• Data provided
◇ ◇ ◇ ◇ ◇ ◇ ◇

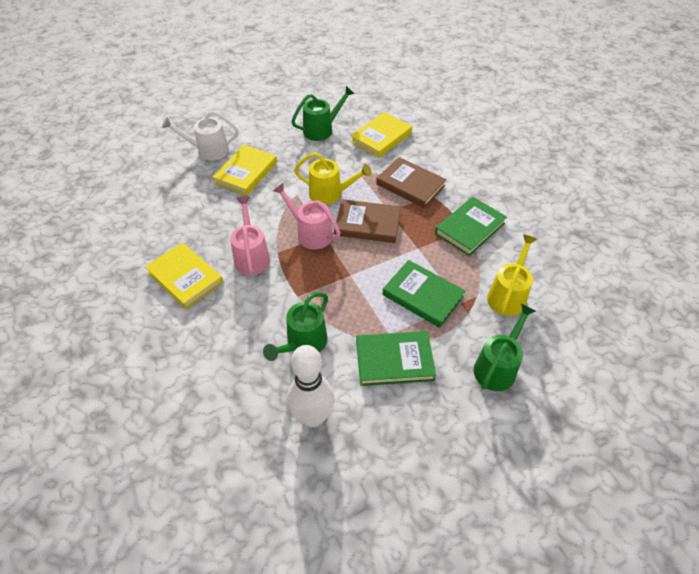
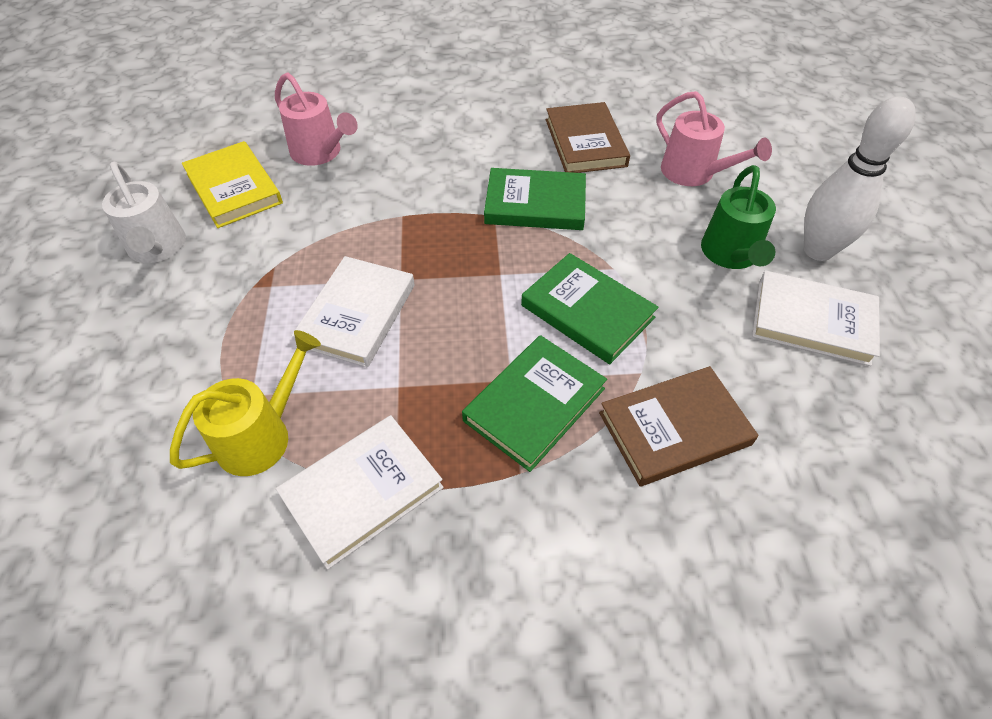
green watering can: 3 -> 1
white book: 0 -> 3
yellow book: 3 -> 1
yellow watering can: 2 -> 1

◇ ◇ ◇ ◇ ◇ ◇ ◇

Give back every line of the listing where the word "watering" shows up.

• Result below
green watering can: 3 -> 1
yellow watering can: 2 -> 1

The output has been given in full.